*TASK TO COMPLETE*
The entries below contain a line with "cyan trapezoid: (324, 89) -> (287, 93), moved" and a line with "black arrow: (129, 263) -> (138, 418), moved". Quote exactly those two lines and all lines between them.

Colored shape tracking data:
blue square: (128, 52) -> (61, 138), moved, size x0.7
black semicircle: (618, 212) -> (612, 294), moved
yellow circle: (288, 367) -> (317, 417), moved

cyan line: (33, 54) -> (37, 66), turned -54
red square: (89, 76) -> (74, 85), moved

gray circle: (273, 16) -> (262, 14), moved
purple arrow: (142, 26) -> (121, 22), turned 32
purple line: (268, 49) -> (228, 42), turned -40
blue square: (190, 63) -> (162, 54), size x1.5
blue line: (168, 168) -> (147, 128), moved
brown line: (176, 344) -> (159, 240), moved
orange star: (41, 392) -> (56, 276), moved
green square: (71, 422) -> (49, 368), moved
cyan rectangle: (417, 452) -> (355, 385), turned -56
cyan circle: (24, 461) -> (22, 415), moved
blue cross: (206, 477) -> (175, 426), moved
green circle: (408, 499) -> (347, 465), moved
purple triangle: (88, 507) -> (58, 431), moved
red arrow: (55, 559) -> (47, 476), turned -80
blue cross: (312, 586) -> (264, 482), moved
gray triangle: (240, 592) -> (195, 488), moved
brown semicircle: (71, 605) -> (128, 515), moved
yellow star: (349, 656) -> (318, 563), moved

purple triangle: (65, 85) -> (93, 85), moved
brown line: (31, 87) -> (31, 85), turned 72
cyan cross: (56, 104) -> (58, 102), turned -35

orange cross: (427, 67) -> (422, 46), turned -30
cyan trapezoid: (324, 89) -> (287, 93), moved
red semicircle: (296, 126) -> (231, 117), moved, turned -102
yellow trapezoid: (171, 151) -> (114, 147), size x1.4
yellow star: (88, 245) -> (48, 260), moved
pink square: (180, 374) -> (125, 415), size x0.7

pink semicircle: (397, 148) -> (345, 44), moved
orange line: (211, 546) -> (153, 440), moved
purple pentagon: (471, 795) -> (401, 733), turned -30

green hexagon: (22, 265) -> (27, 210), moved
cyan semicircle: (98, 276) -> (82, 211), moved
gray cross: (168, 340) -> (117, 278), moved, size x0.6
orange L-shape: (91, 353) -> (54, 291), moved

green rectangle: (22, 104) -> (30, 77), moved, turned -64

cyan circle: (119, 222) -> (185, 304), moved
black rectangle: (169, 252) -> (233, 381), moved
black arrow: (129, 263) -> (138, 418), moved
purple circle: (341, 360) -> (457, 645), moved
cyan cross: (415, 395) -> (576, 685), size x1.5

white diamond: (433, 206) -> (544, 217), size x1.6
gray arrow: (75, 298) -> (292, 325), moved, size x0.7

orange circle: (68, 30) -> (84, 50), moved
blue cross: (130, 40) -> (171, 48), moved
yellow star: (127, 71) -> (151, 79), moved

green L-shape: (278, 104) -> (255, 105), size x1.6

*EXERCISE ANSWER*
cyan trapezoid: (324, 89) -> (287, 93), moved
red semicircle: (296, 126) -> (231, 117), moved, turned -102
yellow trapezoid: (171, 151) -> (114, 147), size x1.4
yellow star: (88, 245) -> (48, 260), moved
pink square: (180, 374) -> (125, 415), size x0.7

pink semicircle: (397, 148) -> (345, 44), moved
orange line: (211, 546) -> (153, 440), moved
purple pentagon: (471, 795) -> (401, 733), turned -30

green hexagon: (22, 265) -> (27, 210), moved
cyan semicircle: (98, 276) -> (82, 211), moved
gray cross: (168, 340) -> (117, 278), moved, size x0.6
orange L-shape: (91, 353) -> (54, 291), moved

green rectangle: (22, 104) -> (30, 77), moved, turned -64

cyan circle: (119, 222) -> (185, 304), moved
black rectangle: (169, 252) -> (233, 381), moved
black arrow: (129, 263) -> (138, 418), moved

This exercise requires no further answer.